_Exercise directions_:
Print nothing except the lines of the listing below from the line with "(724, 439) = (902, 241): brown" to the line with "(480, 92) = (392, 443): black", each exactly as written, both ends included.

^^^^

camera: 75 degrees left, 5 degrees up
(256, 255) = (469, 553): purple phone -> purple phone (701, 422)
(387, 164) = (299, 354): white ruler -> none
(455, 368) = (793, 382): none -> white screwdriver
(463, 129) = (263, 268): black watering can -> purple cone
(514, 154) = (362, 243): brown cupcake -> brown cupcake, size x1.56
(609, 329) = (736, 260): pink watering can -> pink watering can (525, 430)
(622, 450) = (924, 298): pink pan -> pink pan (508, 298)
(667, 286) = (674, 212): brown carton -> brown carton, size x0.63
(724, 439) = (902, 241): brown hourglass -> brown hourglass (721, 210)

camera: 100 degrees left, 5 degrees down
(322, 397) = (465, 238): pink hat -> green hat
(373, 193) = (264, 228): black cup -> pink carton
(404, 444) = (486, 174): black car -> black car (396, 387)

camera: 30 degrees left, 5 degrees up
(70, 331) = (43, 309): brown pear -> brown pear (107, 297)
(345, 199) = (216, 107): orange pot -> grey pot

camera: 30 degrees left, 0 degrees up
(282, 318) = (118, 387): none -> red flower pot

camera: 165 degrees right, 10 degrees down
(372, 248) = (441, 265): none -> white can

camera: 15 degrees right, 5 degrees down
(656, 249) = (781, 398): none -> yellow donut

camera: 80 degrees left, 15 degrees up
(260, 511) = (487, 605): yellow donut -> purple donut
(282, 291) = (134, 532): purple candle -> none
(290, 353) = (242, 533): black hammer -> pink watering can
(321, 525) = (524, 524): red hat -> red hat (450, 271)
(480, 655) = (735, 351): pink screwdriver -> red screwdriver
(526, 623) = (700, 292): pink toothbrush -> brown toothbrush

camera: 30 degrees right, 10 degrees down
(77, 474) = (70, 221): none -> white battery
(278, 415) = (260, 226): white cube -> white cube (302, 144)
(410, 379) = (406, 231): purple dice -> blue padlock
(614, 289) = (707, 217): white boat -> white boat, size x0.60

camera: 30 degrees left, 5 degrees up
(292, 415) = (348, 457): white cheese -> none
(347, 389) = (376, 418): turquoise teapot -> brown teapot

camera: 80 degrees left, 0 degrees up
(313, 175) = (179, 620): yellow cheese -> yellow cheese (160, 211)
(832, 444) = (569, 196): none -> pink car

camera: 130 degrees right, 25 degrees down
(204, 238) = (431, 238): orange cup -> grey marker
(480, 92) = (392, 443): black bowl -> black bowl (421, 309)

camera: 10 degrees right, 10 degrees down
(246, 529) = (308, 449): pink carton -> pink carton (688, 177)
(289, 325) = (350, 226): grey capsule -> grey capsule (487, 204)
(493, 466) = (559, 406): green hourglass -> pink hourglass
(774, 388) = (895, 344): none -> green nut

^^^^

_Solution to the exercise_:
(724, 439) = (902, 241): brown hourglass -> brown hourglass (721, 210)

camera: 100 degrees left, 5 degrees down
(322, 397) = (465, 238): pink hat -> green hat
(373, 193) = (264, 228): black cup -> pink carton
(404, 444) = (486, 174): black car -> black car (396, 387)

camera: 30 degrees left, 5 degrees up
(70, 331) = (43, 309): brown pear -> brown pear (107, 297)
(345, 199) = (216, 107): orange pot -> grey pot

camera: 30 degrees left, 0 degrees up
(282, 318) = (118, 387): none -> red flower pot

camera: 165 degrees right, 10 degrees down
(372, 248) = (441, 265): none -> white can

camera: 15 degrees right, 5 degrees down
(656, 249) = (781, 398): none -> yellow donut

camera: 80 degrees left, 15 degrees up
(260, 511) = (487, 605): yellow donut -> purple donut
(282, 291) = (134, 532): purple candle -> none
(290, 353) = (242, 533): black hammer -> pink watering can
(321, 525) = (524, 524): red hat -> red hat (450, 271)
(480, 655) = (735, 351): pink screwdriver -> red screwdriver
(526, 623) = (700, 292): pink toothbrush -> brown toothbrush

camera: 30 degrees right, 10 degrees down
(77, 474) = (70, 221): none -> white battery
(278, 415) = (260, 226): white cube -> white cube (302, 144)
(410, 379) = (406, 231): purple dice -> blue padlock
(614, 289) = (707, 217): white boat -> white boat, size x0.60

camera: 30 degrees left, 5 degrees up
(292, 415) = (348, 457): white cheese -> none
(347, 389) = (376, 418): turquoise teapot -> brown teapot

camera: 80 degrees left, 0 degrees up
(313, 175) = (179, 620): yellow cheese -> yellow cheese (160, 211)
(832, 444) = (569, 196): none -> pink car

camera: 130 degrees right, 25 degrees down
(204, 238) = (431, 238): orange cup -> grey marker
(480, 92) = (392, 443): black bowl -> black bowl (421, 309)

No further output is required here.